• _What you will do_
Provide the number of lines in the records that hold the string "arrow", without any other words.

• _Given information_
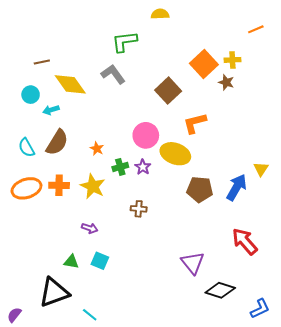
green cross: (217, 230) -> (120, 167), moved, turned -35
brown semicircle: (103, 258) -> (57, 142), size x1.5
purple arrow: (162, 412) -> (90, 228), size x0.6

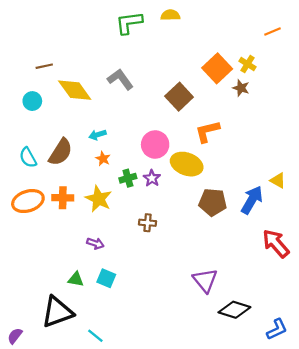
green L-shape: (124, 42) -> (129, 23), moved
yellow cross: (232, 60) -> (248, 64), turned 35
cyan arrow: (51, 110) -> (98, 135), moved
yellow triangle: (261, 169) -> (278, 180), turned -35
red arrow: (245, 241) -> (276, 243), moved

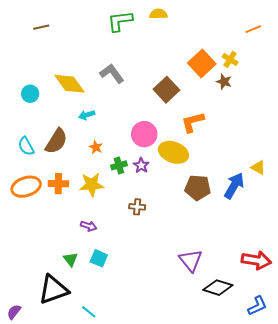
brown line: (44, 66) -> (41, 27), moved
cyan arrow: (98, 135) -> (87, 115), moved
yellow star: (99, 199) -> (92, 185), turned -30
red arrow: (276, 243) -> (256, 260), moved, turned 140
green triangle: (76, 279) -> (71, 259), turned 42

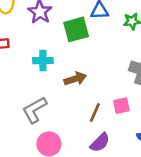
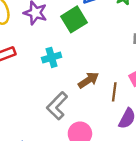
brown arrow: (75, 79) -> (88, 80), moved

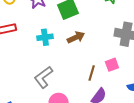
brown arrow: (88, 80) -> (76, 37), moved

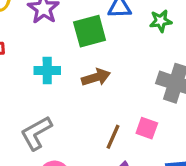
pink square: (112, 65) -> (147, 128), turned 32

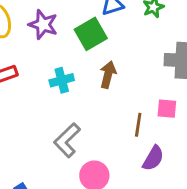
brown arrow: (96, 77) -> (108, 75), turned -44

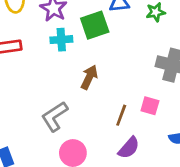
brown arrow: (108, 75) -> (89, 77), moved
cyan cross: (62, 80) -> (61, 40), moved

• _Answer area_
9